[Before-and-after object lists]

◇ ◇ ◇

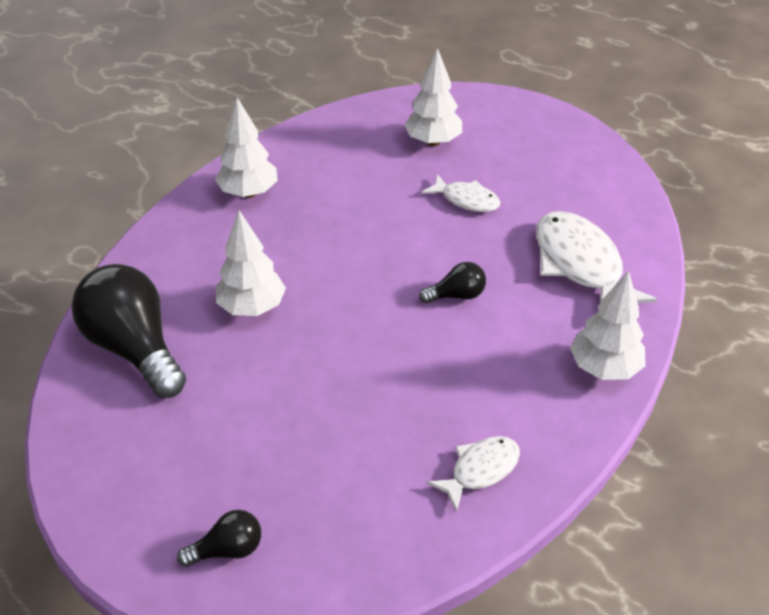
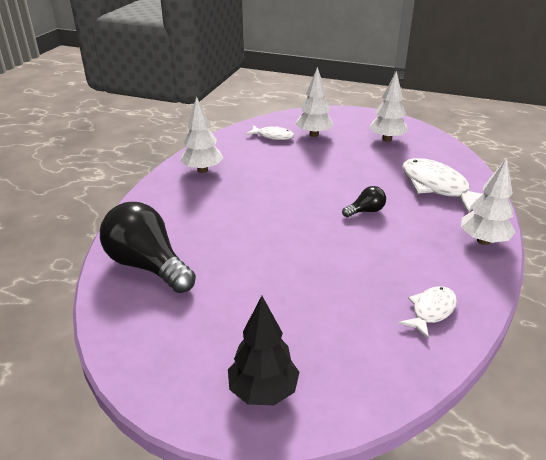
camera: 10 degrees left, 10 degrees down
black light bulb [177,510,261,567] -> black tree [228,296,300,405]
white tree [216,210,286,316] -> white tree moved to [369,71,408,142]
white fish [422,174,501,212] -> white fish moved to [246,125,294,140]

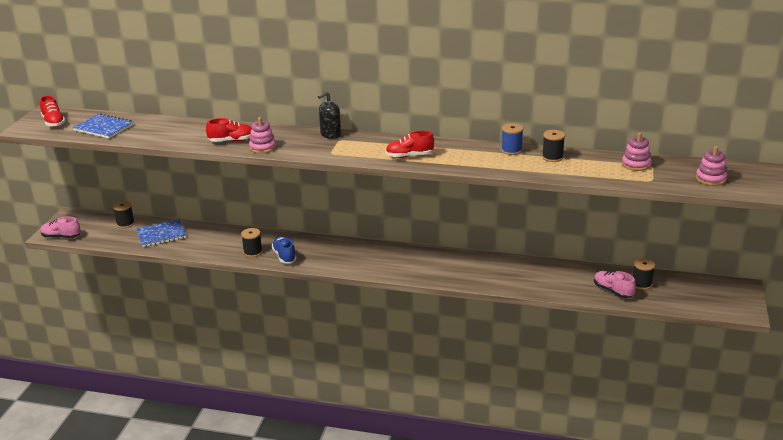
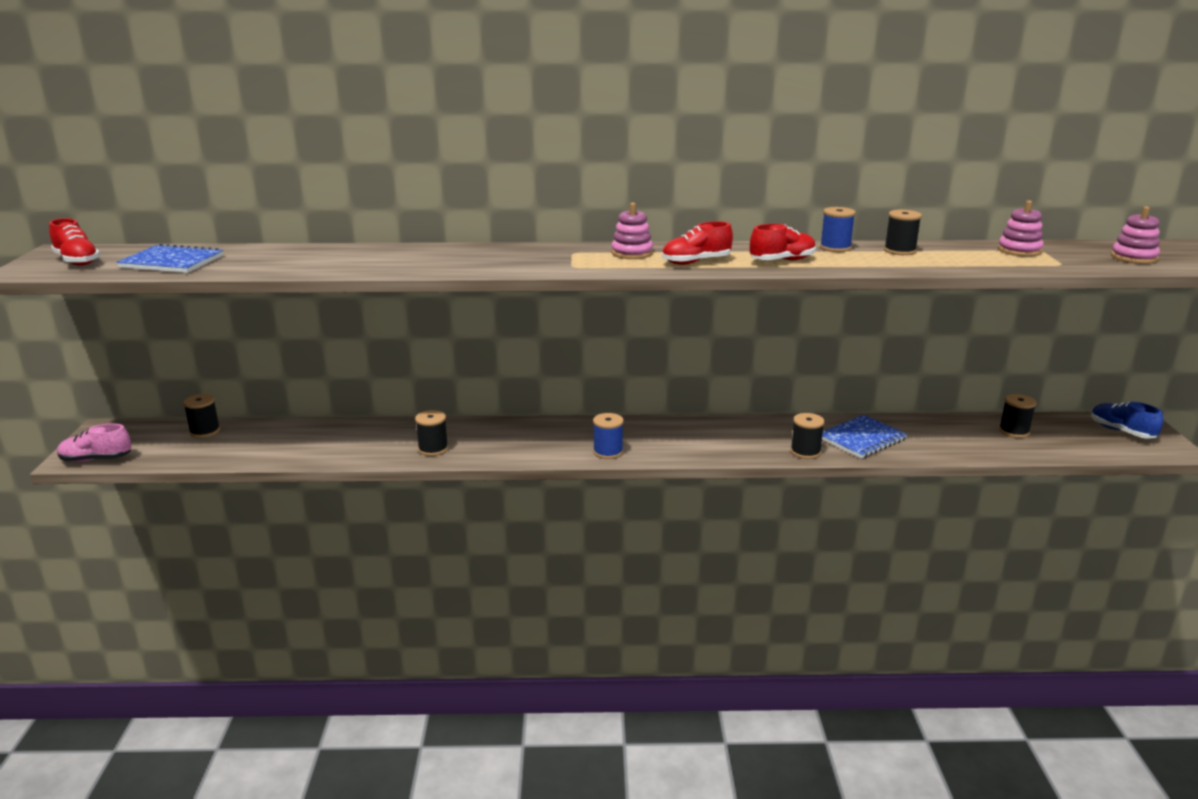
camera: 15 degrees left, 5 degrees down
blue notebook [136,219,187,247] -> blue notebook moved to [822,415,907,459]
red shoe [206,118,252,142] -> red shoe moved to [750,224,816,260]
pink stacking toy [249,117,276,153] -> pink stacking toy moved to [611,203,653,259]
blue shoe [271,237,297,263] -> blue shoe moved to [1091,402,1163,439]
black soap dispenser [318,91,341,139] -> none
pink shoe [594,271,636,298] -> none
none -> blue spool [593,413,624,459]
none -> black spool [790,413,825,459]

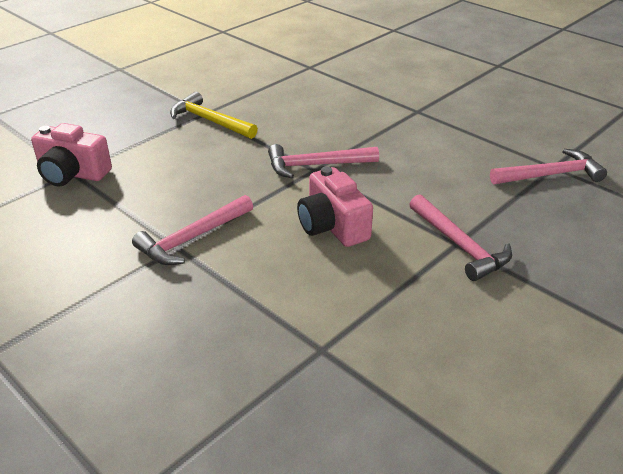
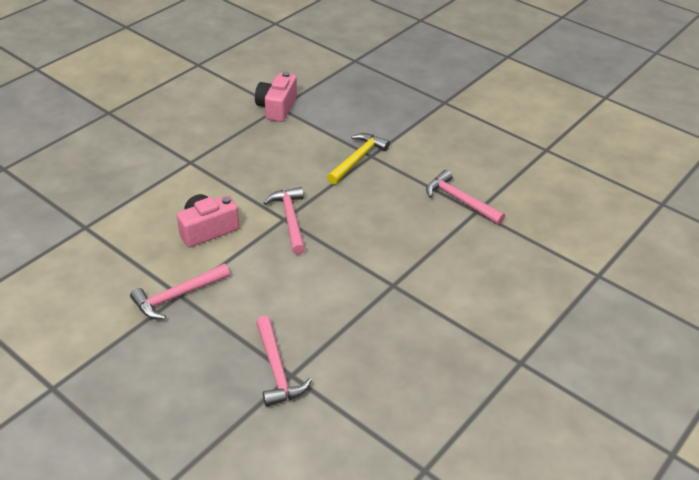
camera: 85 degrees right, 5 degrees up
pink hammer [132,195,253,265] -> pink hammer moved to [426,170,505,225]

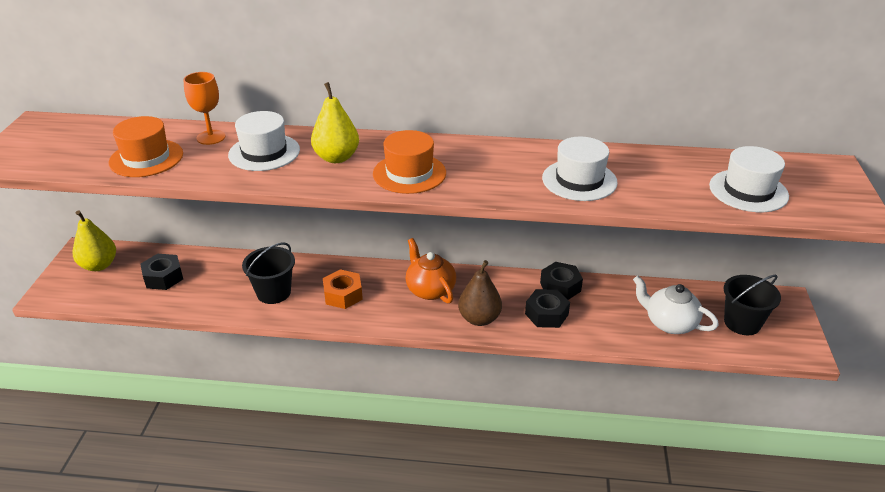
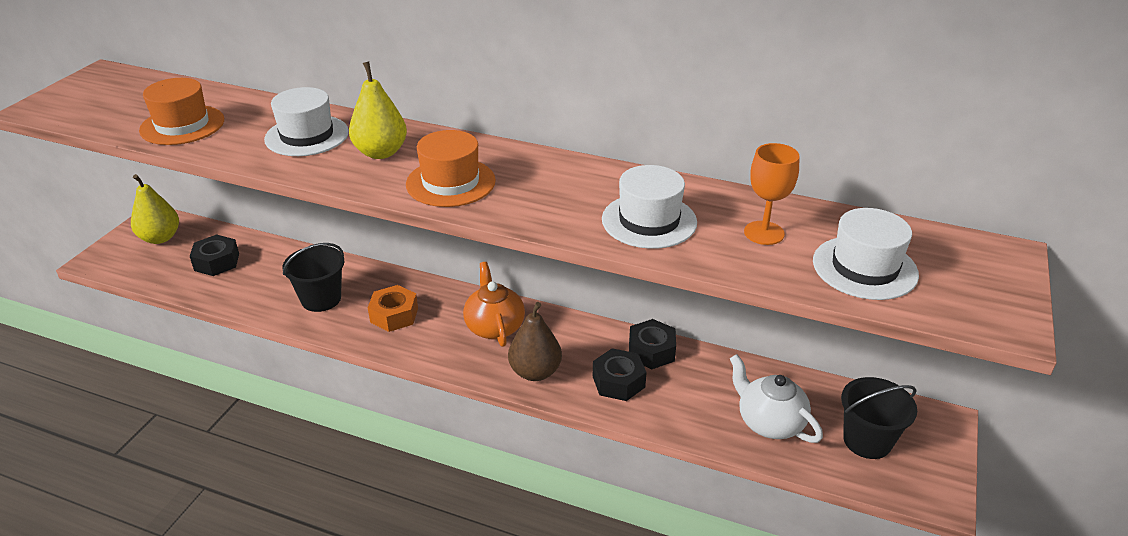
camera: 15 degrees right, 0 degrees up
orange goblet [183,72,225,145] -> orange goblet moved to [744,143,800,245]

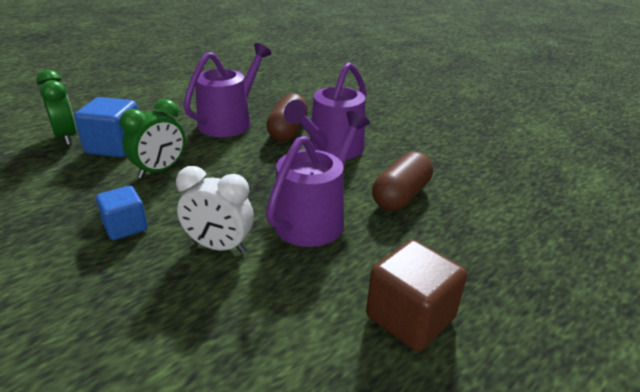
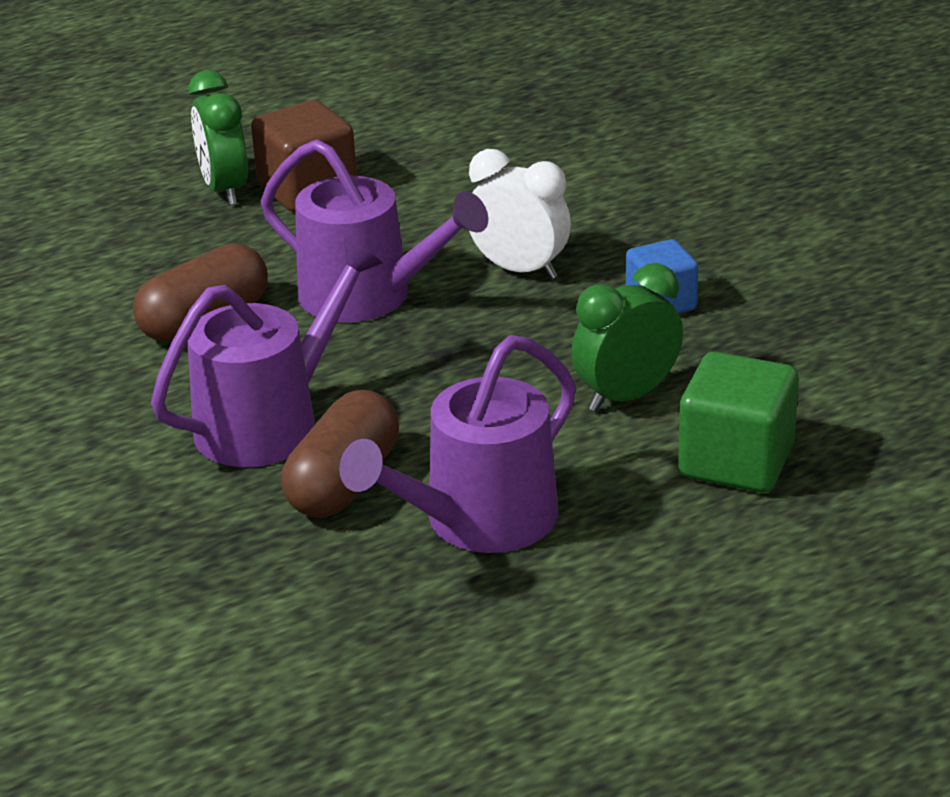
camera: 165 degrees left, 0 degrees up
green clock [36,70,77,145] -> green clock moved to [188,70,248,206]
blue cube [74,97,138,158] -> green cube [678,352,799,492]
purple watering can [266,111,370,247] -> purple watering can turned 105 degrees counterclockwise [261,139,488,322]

◇ ◇ ◇

*Task statement*
Repeat the records exactly, without the pictures.

*Solution to the exercise*
camera: 10 degrees left, 10 degrees down
black light bulb [177,510,261,567] -> black tree [228,296,300,405]
white tree [216,210,286,316] -> white tree moved to [369,71,408,142]
white fish [422,174,501,212] -> white fish moved to [246,125,294,140]

camera: 15 degrees left, 5 degrees down
blue notebook [136,219,187,247] -> blue notebook moved to [822,415,907,459]
red shoe [206,118,252,142] -> red shoe moved to [750,224,816,260]
pink stacking toy [249,117,276,153] -> pink stacking toy moved to [611,203,653,259]
blue shoe [271,237,297,263] -> blue shoe moved to [1091,402,1163,439]
black soap dispenser [318,91,341,139] -> none
pink shoe [594,271,636,298] -> none
none -> blue spool [593,413,624,459]
none -> black spool [790,413,825,459]

camera: 85 degrees right, 5 degrees up
pink hammer [132,195,253,265] -> pink hammer moved to [426,170,505,225]

camera: 15 degrees right, 0 degrees up
orange goblet [183,72,225,145] -> orange goblet moved to [744,143,800,245]

camera: 165 degrees left, 0 degrees up
green clock [36,70,77,145] -> green clock moved to [188,70,248,206]
blue cube [74,97,138,158] -> green cube [678,352,799,492]
purple watering can [266,111,370,247] -> purple watering can turned 105 degrees counterclockwise [261,139,488,322]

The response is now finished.